§ Exercise
Each line below must be set down exactly; omit any image you find.

Top of Records to use

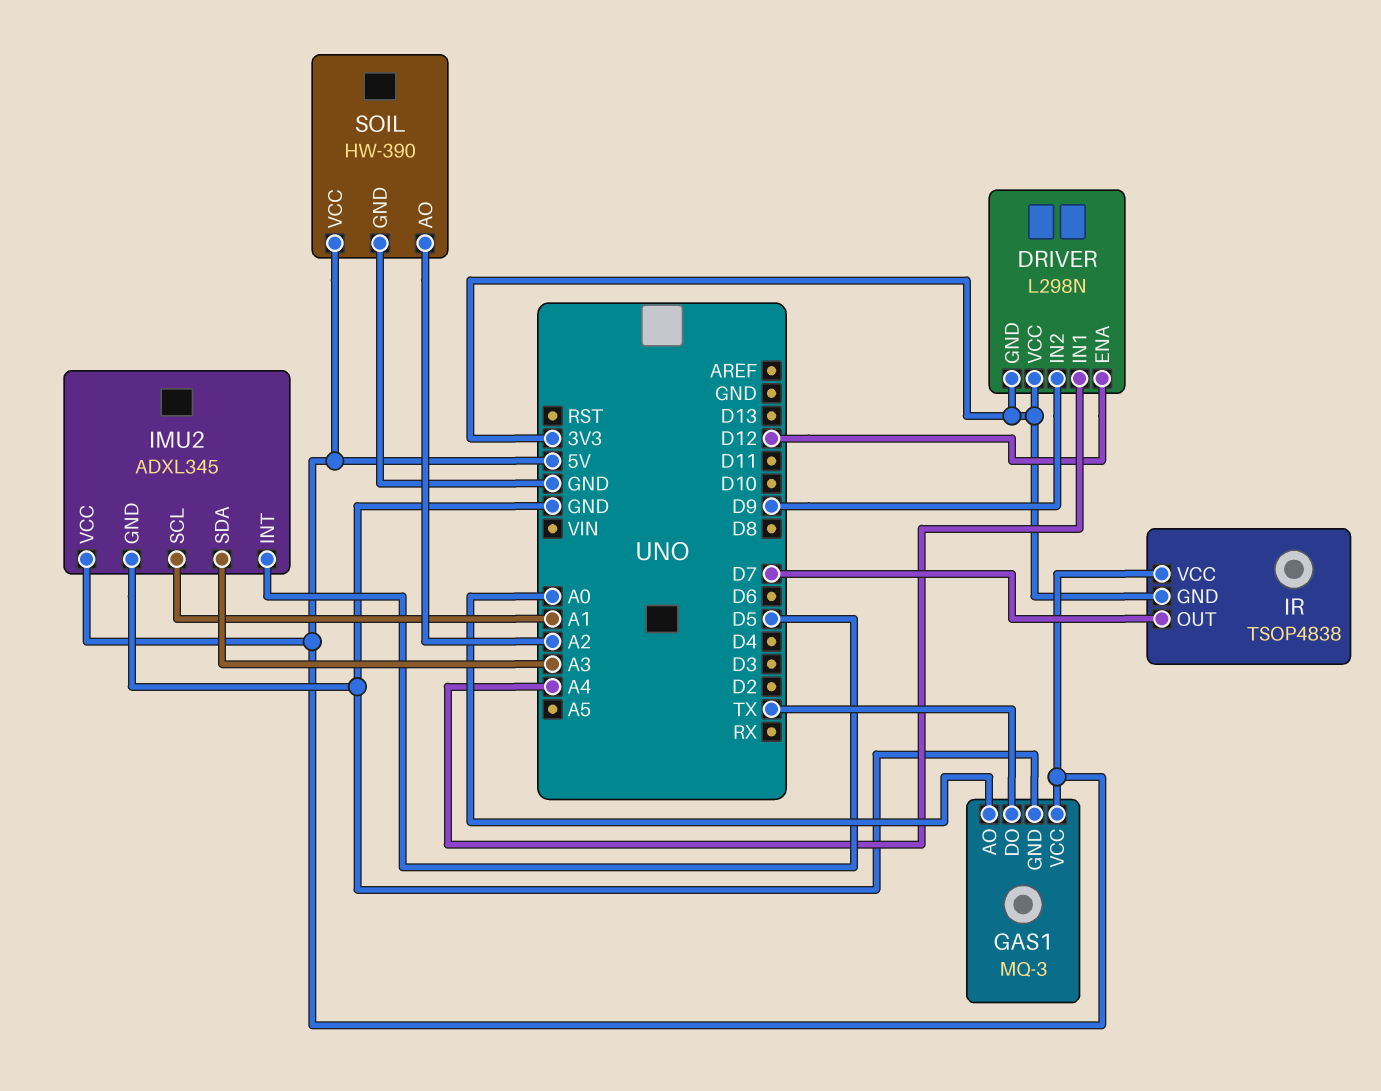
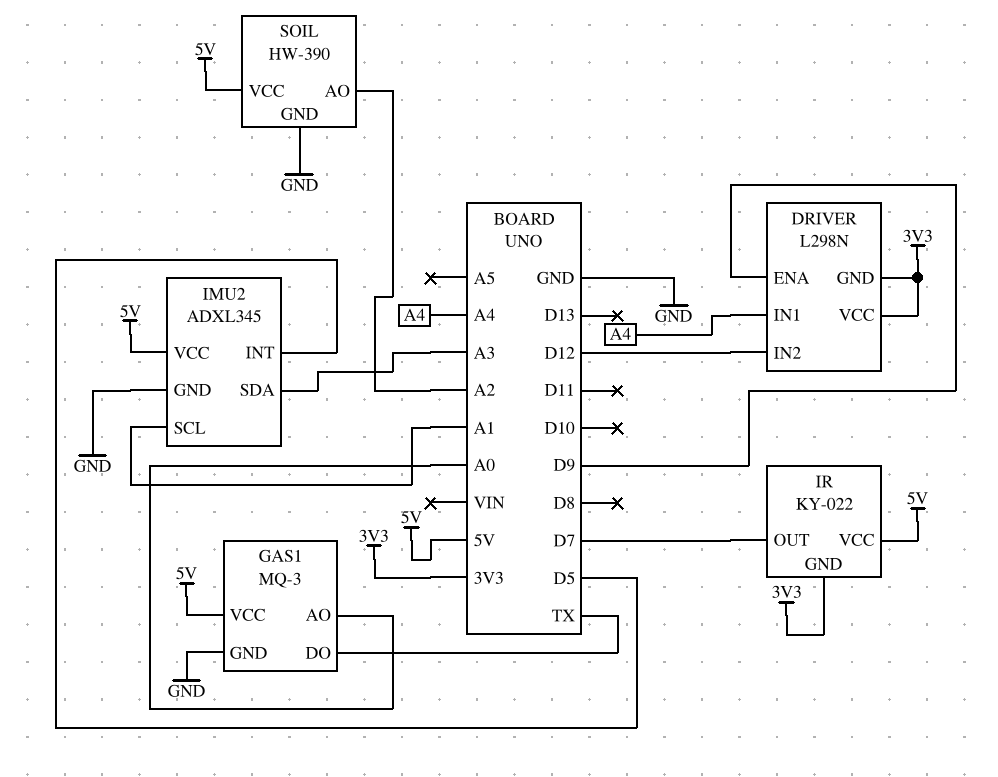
DRIVER pin ENA: D12 -> D9
DRIVER pin IN2: D9 -> D12
IR: TSOP4838 -> KY-022

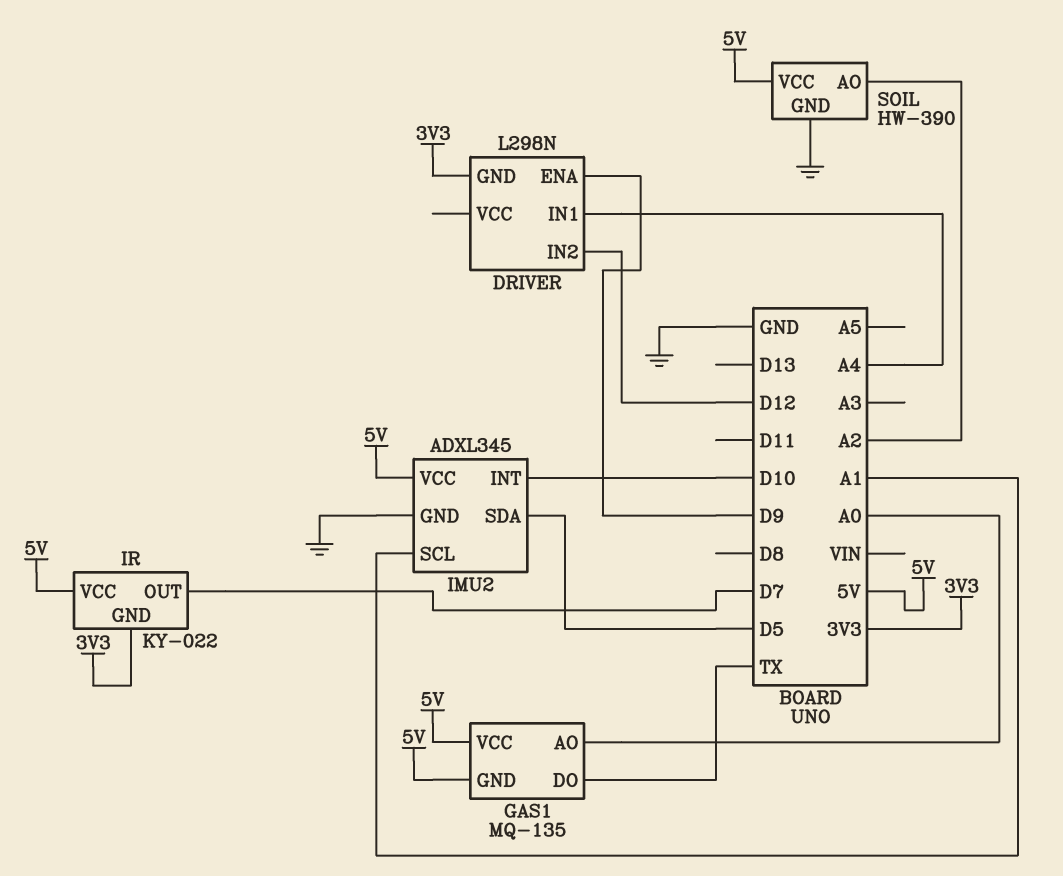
DRIVER pin VCC: 3V3 -> none
GAS1: MQ-3 -> MQ-135
GAS1 pin GND: GND -> 5V
IMU2 pin INT: D5 -> D10
IMU2 pin SDA: A3 -> D5

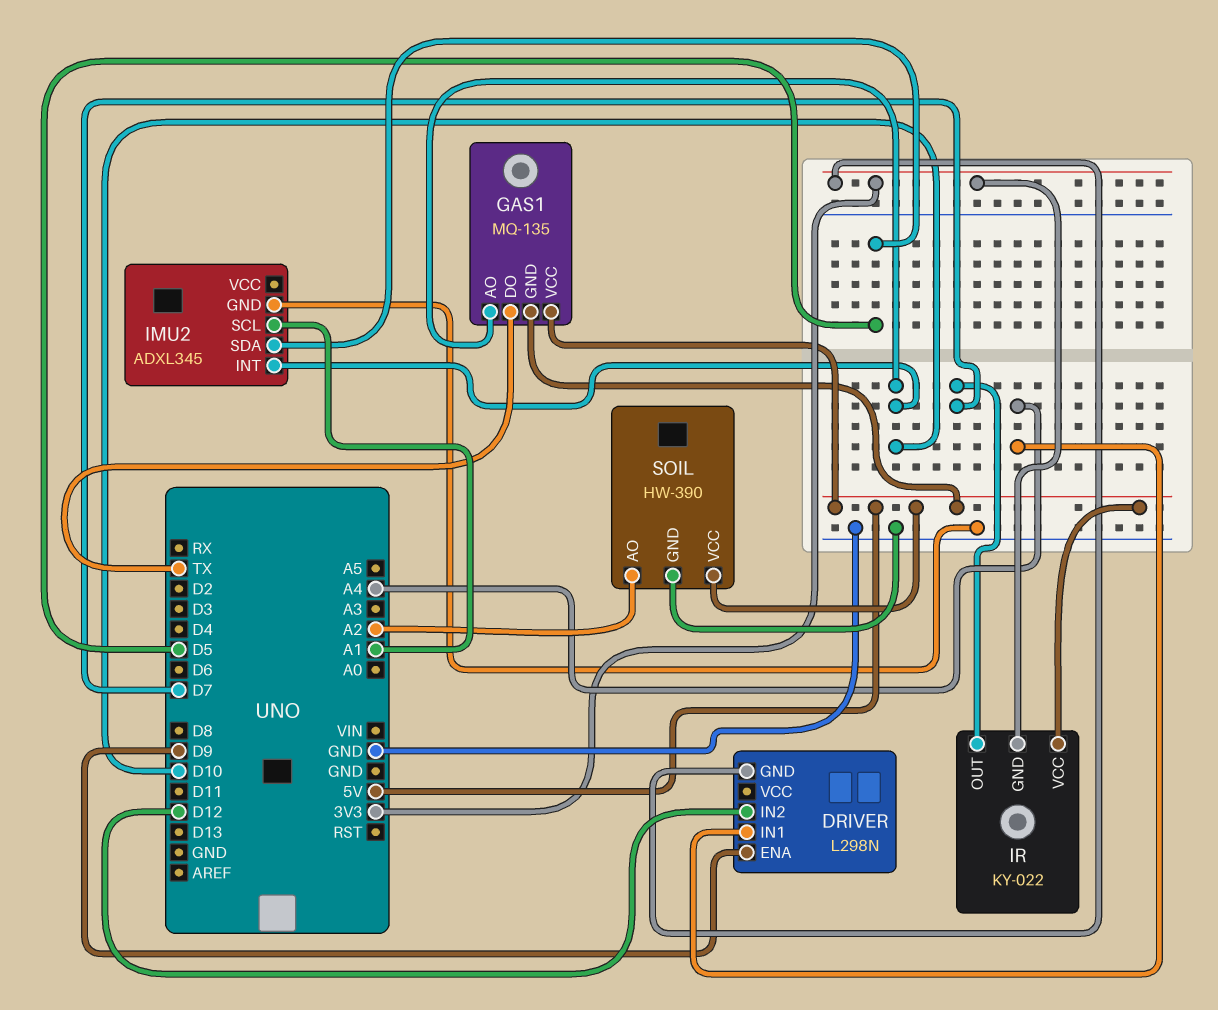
GAS1 pin AO: A0 -> D10
IMU2 pin VCC: 5V -> none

Bottom of Records to use

§ Task output
DRIVER pin ENA: D12 -> D9
DRIVER pin IN2: D9 -> D12
IR: TSOP4838 -> KY-022

DRIVER pin VCC: 3V3 -> none
GAS1: MQ-3 -> MQ-135
GAS1 pin GND: GND -> 5V
IMU2 pin INT: D5 -> D10
IMU2 pin SDA: A3 -> D5

GAS1 pin AO: A0 -> D10
IMU2 pin VCC: 5V -> none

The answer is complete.